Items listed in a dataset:
↓

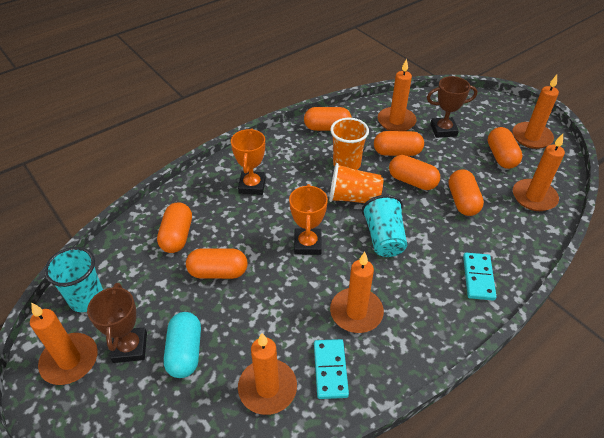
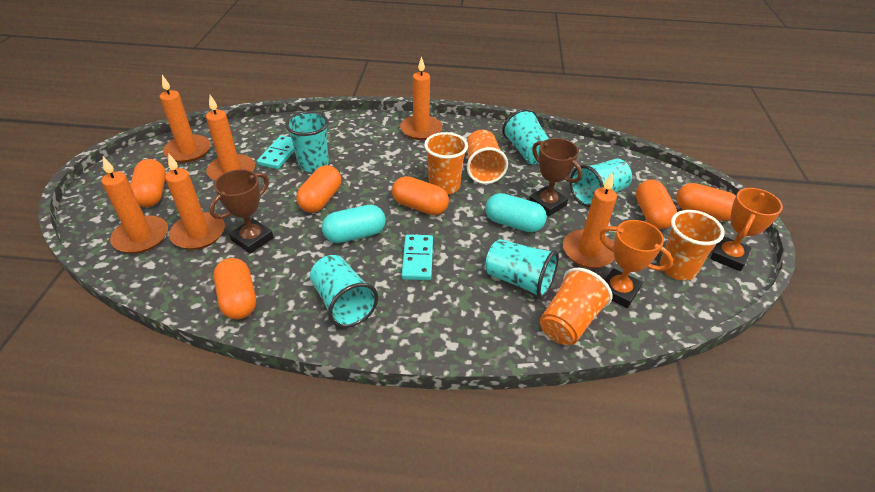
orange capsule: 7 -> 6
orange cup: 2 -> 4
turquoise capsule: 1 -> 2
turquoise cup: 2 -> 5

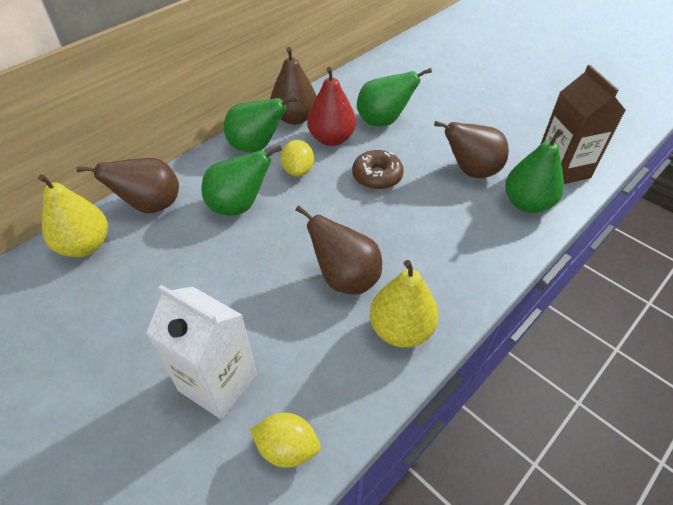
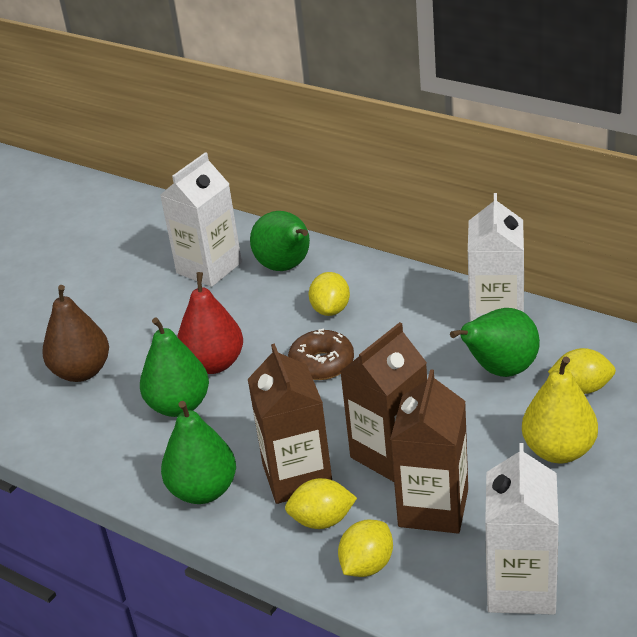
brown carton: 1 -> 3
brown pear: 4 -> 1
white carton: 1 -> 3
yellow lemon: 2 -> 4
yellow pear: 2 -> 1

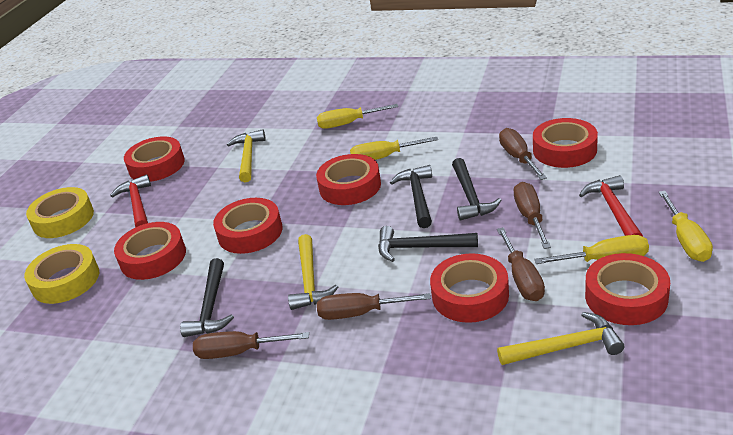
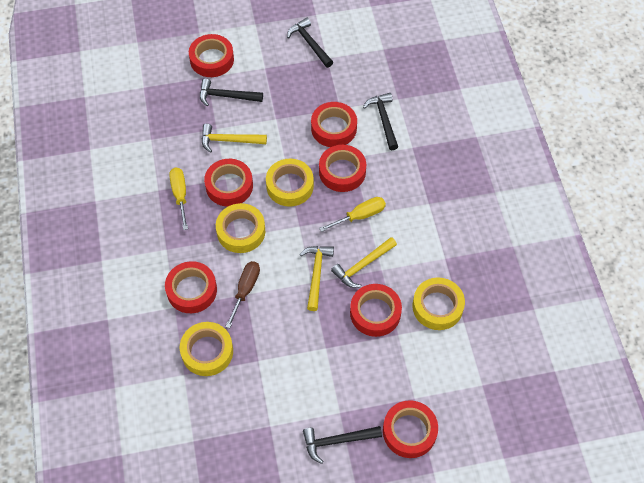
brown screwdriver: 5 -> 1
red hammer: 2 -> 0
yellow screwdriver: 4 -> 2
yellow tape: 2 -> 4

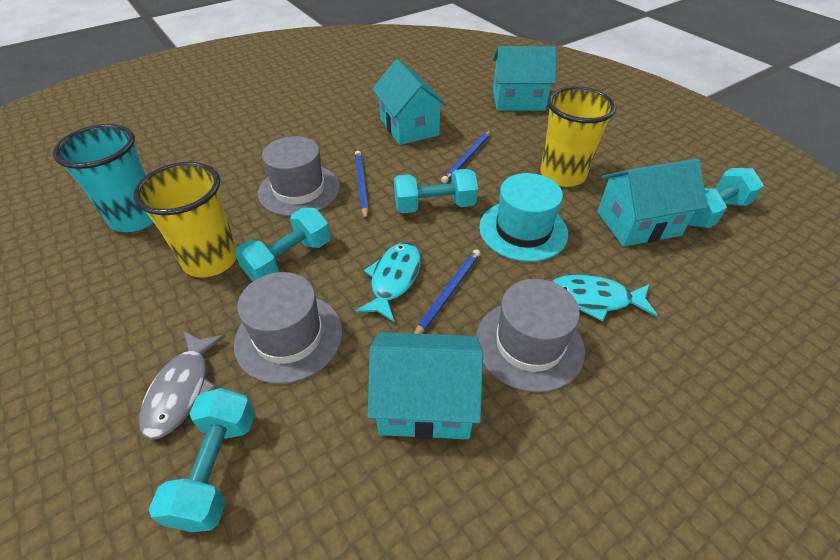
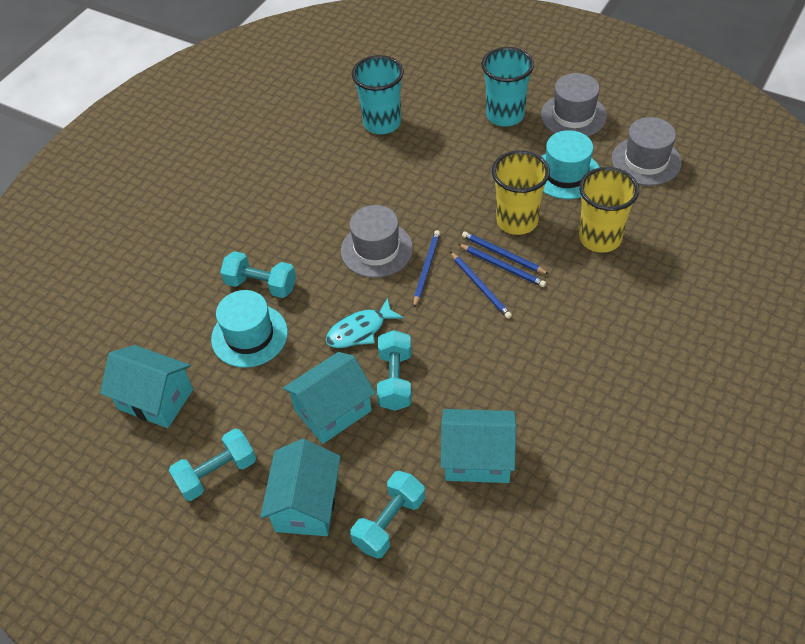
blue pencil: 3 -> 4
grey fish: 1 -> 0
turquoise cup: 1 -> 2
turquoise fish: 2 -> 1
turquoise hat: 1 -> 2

↑

Task objective = Copy, character for character, the lines from the line that holds "blue pencil: 3 -> 4" through the final line of the records above.

Exercise response =
blue pencil: 3 -> 4
grey fish: 1 -> 0
turquoise cup: 1 -> 2
turquoise fish: 2 -> 1
turquoise hat: 1 -> 2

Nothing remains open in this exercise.